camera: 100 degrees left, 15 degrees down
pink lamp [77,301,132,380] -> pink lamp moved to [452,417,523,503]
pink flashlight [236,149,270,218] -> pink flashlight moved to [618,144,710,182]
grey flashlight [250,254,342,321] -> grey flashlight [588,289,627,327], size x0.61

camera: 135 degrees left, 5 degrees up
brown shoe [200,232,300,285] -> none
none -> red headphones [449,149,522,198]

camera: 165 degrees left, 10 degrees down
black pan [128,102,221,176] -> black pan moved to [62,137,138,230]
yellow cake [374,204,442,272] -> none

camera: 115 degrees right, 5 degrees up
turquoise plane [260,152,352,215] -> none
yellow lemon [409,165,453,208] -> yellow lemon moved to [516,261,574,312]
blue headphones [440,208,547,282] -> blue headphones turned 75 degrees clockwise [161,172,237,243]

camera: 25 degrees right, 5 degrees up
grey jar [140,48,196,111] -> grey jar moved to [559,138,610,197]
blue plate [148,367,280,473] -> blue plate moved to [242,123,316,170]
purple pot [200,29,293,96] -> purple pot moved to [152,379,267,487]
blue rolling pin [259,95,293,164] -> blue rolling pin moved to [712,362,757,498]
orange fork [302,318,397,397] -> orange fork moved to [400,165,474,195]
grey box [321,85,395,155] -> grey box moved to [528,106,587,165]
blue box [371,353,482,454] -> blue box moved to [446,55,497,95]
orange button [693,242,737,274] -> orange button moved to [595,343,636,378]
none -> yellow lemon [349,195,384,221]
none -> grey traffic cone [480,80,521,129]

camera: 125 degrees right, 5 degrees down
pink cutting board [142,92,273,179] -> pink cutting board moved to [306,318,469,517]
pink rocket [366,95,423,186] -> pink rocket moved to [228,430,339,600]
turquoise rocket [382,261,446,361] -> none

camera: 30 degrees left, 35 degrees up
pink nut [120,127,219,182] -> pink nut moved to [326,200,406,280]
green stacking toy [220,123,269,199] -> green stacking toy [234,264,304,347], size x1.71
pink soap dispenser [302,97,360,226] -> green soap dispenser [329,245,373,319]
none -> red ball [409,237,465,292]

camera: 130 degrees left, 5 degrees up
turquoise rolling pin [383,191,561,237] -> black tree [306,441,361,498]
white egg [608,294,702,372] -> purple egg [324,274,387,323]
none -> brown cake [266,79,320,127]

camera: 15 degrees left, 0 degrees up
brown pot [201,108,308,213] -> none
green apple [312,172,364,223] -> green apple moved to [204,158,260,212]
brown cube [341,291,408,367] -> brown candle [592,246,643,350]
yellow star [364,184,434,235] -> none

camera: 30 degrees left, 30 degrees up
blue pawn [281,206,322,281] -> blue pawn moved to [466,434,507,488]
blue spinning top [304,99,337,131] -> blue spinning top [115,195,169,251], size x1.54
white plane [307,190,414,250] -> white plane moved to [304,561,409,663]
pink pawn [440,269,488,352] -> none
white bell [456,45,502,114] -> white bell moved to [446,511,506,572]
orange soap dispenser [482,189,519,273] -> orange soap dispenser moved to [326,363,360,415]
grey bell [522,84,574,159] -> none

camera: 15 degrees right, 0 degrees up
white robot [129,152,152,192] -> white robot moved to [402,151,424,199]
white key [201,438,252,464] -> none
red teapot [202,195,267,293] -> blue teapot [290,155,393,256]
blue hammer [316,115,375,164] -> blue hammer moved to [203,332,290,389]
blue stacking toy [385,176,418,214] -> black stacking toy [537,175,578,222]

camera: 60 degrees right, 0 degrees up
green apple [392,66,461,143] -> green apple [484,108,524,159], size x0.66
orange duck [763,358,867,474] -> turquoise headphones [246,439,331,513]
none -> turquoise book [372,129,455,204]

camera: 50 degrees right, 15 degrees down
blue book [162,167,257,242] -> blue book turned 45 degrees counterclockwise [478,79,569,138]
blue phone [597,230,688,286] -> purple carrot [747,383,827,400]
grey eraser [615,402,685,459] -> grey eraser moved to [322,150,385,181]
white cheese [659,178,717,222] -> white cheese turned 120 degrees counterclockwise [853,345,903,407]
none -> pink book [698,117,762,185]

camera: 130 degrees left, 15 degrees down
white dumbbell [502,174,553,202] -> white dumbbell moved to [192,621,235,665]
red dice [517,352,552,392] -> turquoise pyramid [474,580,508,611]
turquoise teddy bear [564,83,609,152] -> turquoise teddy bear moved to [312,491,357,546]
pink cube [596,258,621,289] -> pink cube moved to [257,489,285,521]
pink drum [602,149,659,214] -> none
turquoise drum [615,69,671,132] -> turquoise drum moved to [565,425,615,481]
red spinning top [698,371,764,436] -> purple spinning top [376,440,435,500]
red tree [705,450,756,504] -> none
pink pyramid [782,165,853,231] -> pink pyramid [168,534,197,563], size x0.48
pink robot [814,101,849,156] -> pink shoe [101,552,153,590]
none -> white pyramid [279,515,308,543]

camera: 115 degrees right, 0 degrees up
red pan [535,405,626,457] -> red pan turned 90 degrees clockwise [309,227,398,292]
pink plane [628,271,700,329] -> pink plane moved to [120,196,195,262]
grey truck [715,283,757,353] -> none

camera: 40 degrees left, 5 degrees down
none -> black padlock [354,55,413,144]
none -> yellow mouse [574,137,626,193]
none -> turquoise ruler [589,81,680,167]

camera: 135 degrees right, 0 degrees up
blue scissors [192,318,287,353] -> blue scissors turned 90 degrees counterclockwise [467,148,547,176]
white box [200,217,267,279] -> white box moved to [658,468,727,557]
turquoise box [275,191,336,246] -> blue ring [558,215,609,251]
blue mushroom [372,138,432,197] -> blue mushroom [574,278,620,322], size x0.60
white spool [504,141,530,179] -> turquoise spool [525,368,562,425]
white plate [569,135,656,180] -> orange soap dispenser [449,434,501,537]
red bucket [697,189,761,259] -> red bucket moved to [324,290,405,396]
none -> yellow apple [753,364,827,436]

#####

What you need to do: Across the entries, how many lines hold the word "left"? Say only the number.

Task answer: 9